- RECORDS FOR PROCESSING -
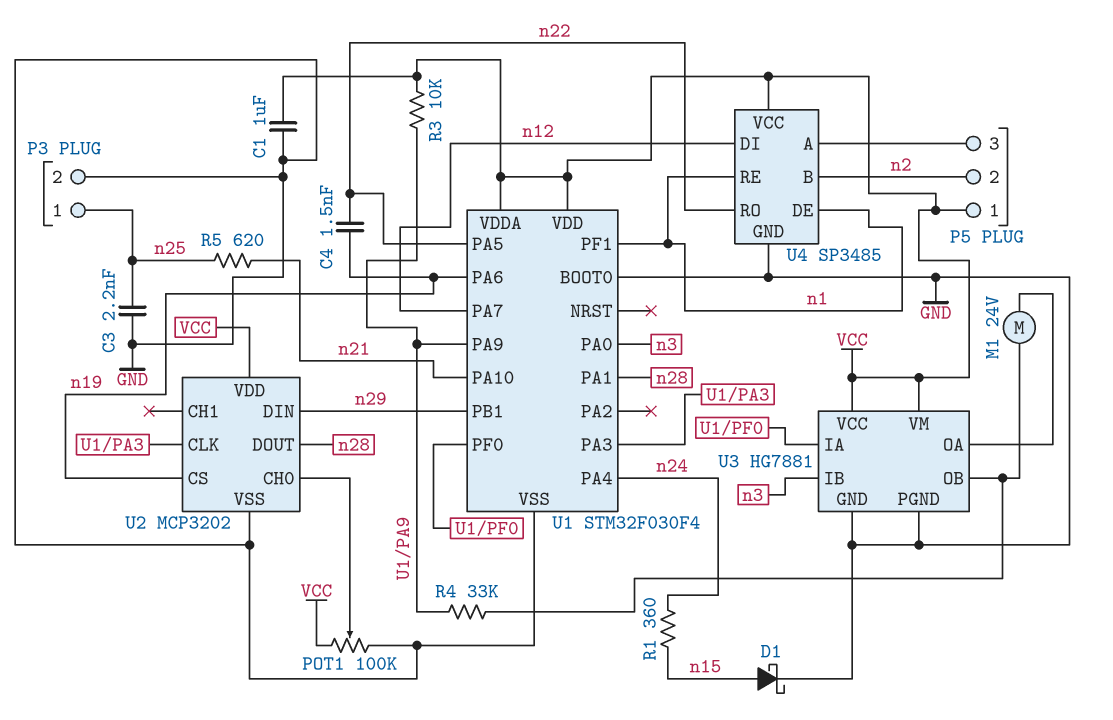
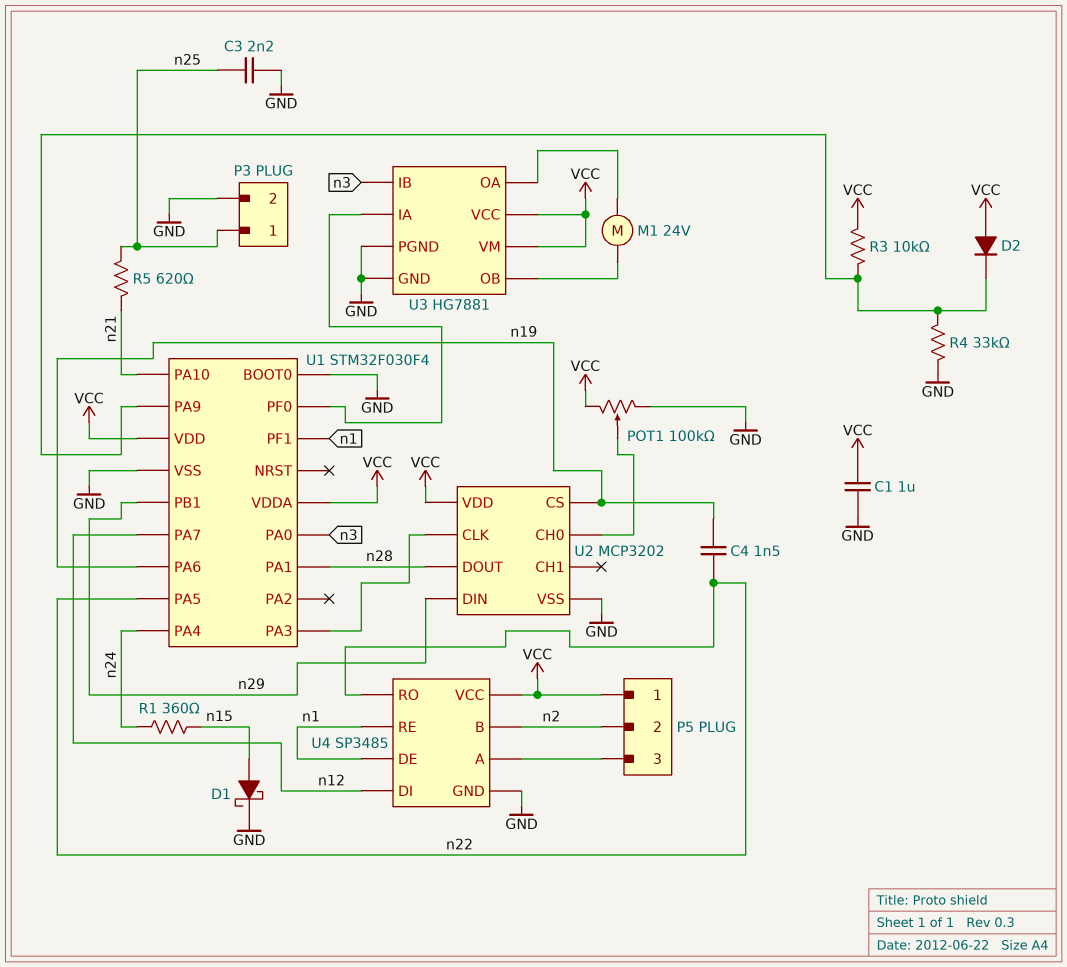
D2: none -> diode (A VCC, K U1/PA9)
R4: 33k (U1/PA9, U3/OB) -> 33k (GND, U1/PA9)

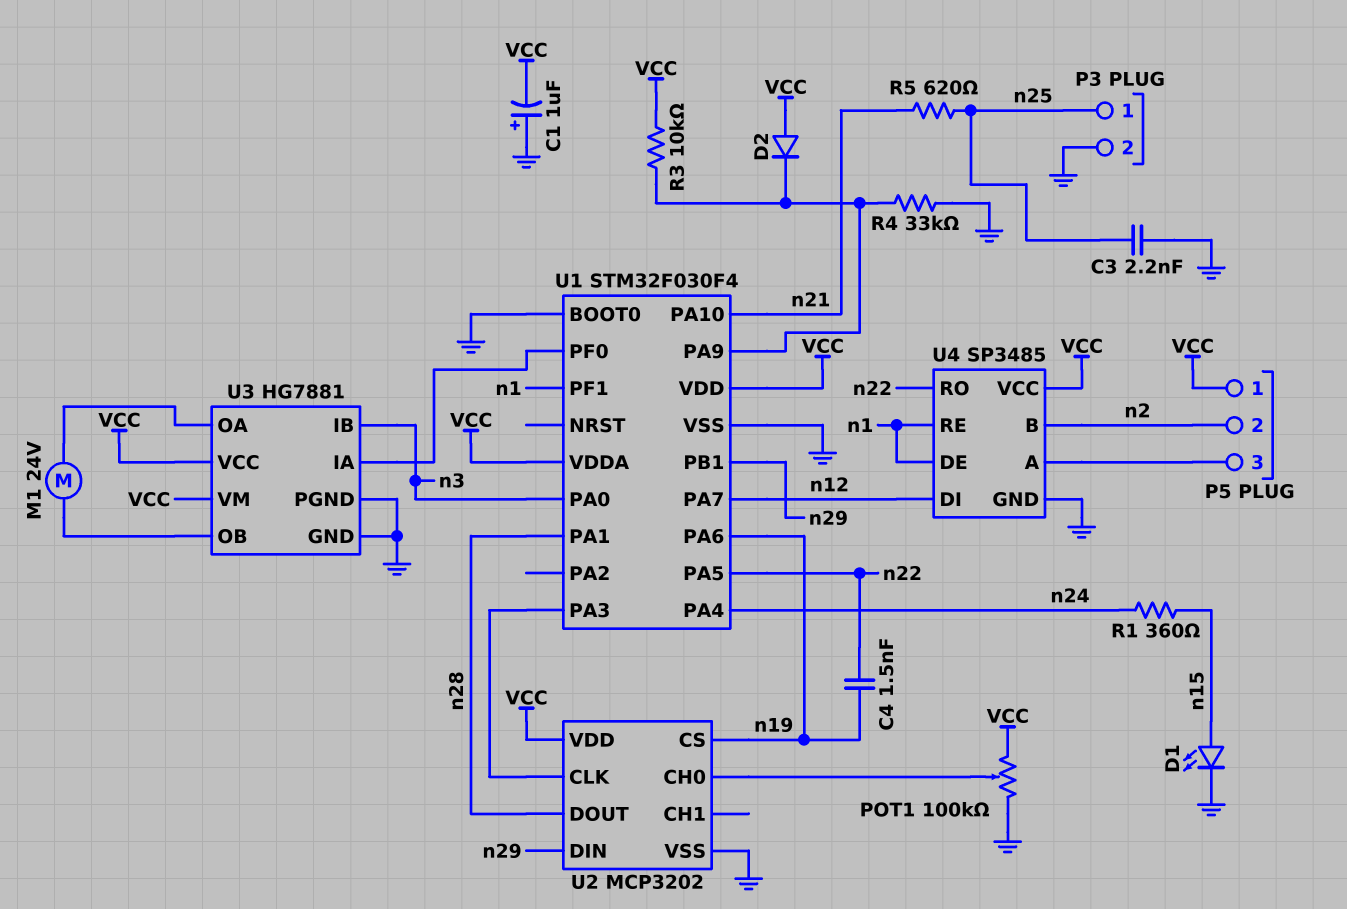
C1: 1uF (GND, VCC) -> 1uF (plus GND, minus VCC)
D1: schottky (A n15, K GND) -> LED (A n15, K GND)

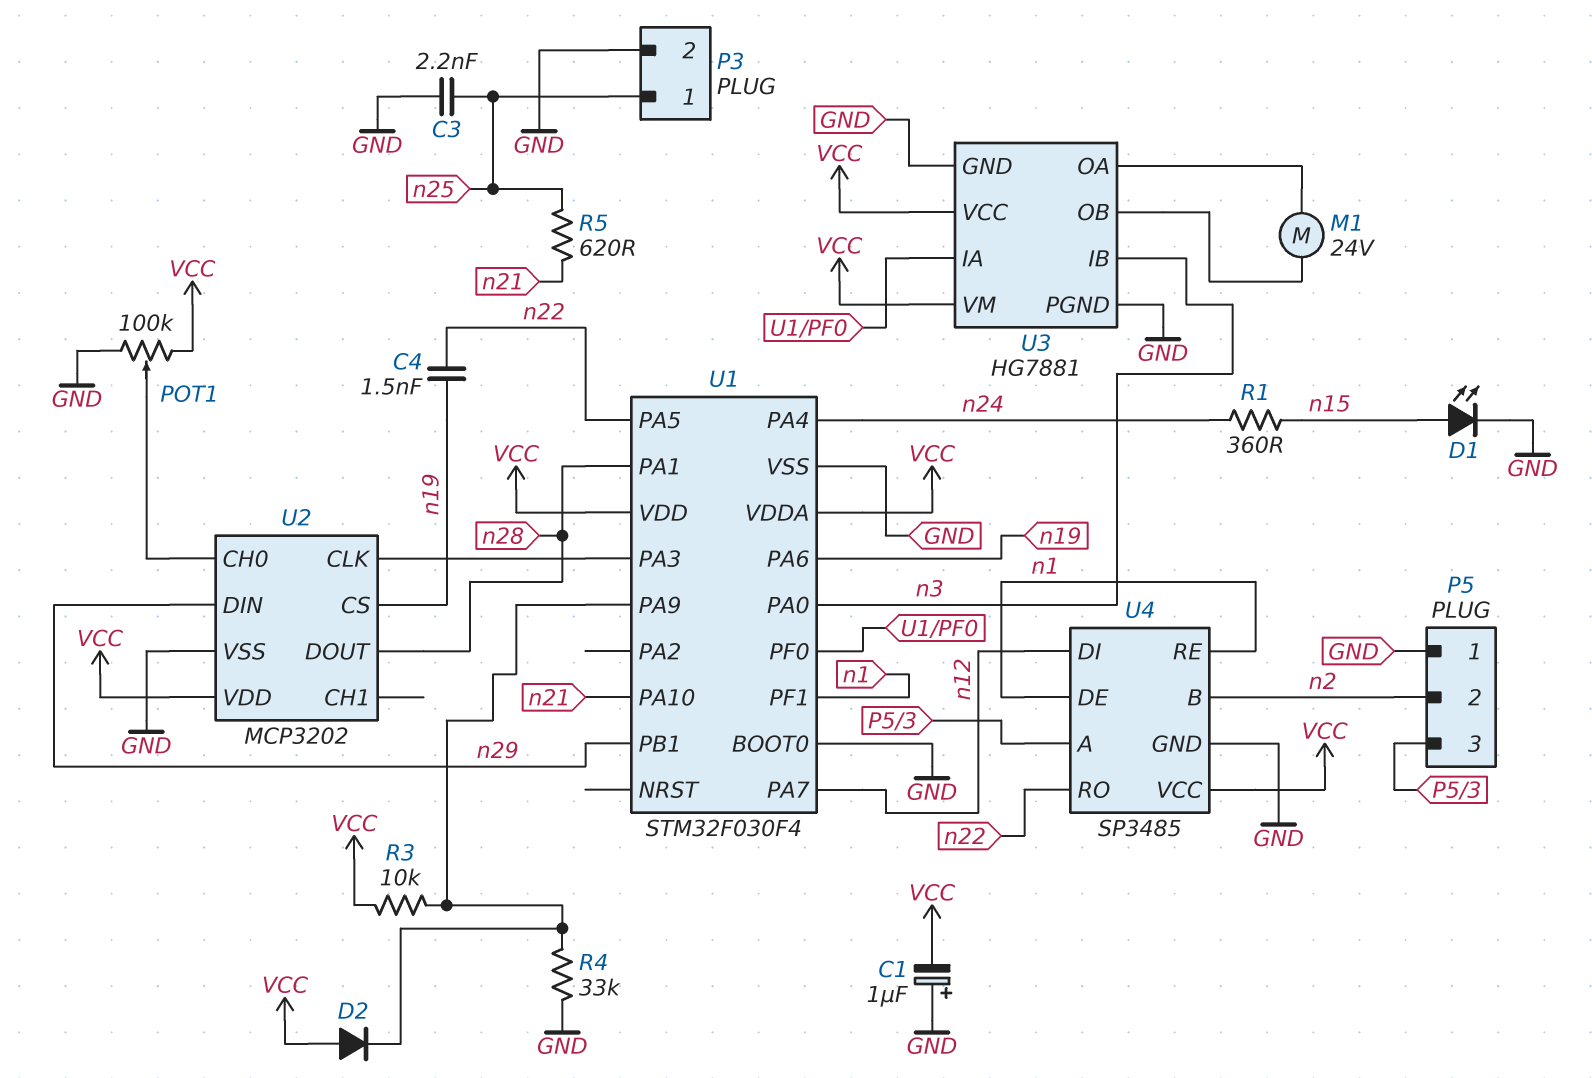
P5 pin 1: VCC -> GND

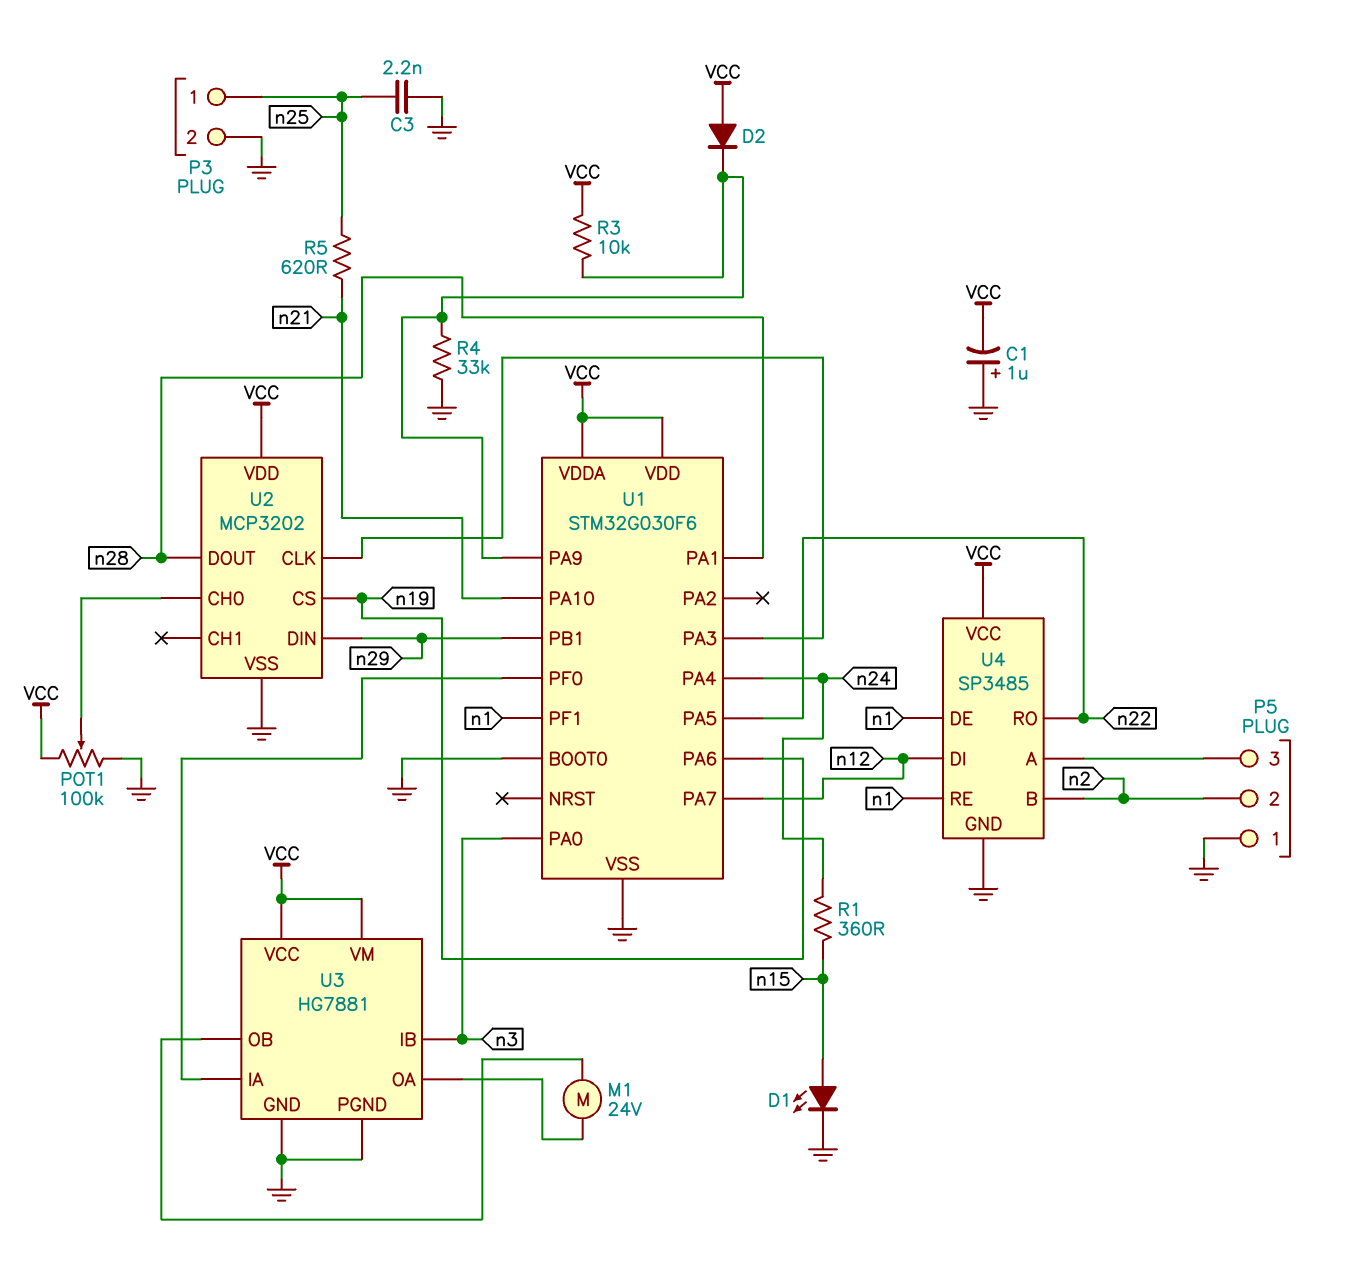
C4: 1.5nF (n19, n22) -> none
U1: STM32F030F4 -> STM32G030F6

- TASK ITEM -
Write out the listing above again, exactly, but with no pictures in the copy.

- SOLUTION TO THE PROBLEM -
D2: none -> diode (A VCC, K U1/PA9)
R4: 33k (U1/PA9, U3/OB) -> 33k (GND, U1/PA9)

C1: 1uF (GND, VCC) -> 1uF (plus GND, minus VCC)
D1: schottky (A n15, K GND) -> LED (A n15, K GND)

P5 pin 1: VCC -> GND

C4: 1.5nF (n19, n22) -> none
U1: STM32F030F4 -> STM32G030F6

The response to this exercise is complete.